## TASK DETAILS
When the string "dice" is part of a line in the data below, report the whole line.

Object state change records
.....
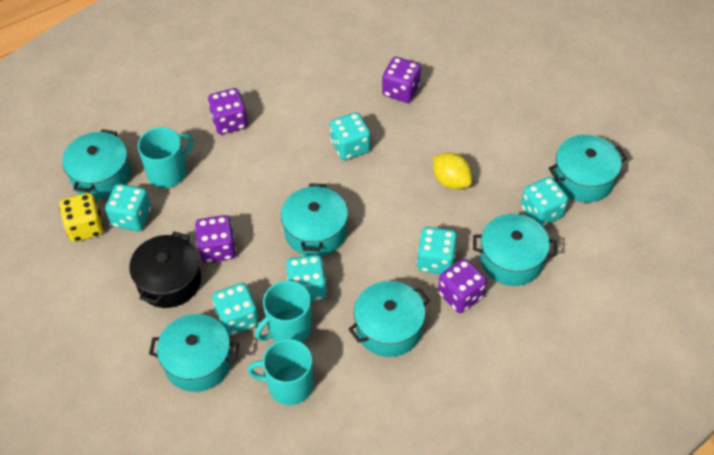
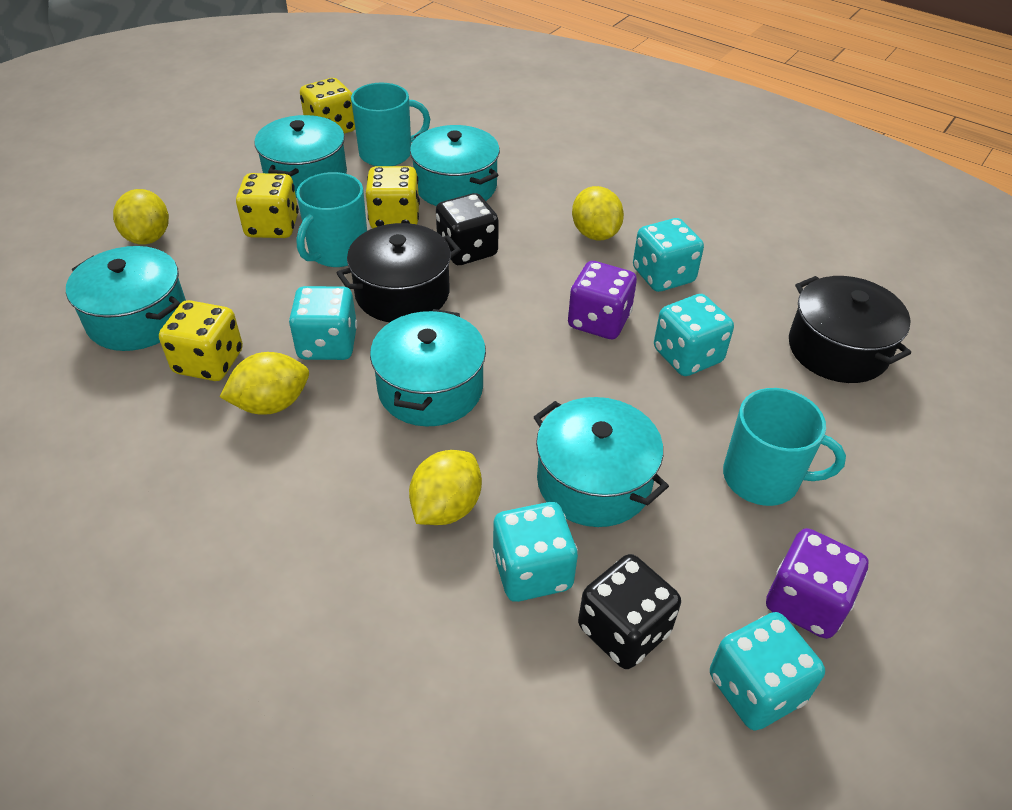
black dice: 0 -> 2
black pot: 1 -> 2
purple dice: 4 -> 2
turquoise dice: 6 -> 5
turquoise pot: 6 -> 5
yellow dice: 1 -> 4
yellow lemon: 1 -> 4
.....
## WRITTEN ANSWER
black dice: 0 -> 2
purple dice: 4 -> 2
turquoise dice: 6 -> 5
yellow dice: 1 -> 4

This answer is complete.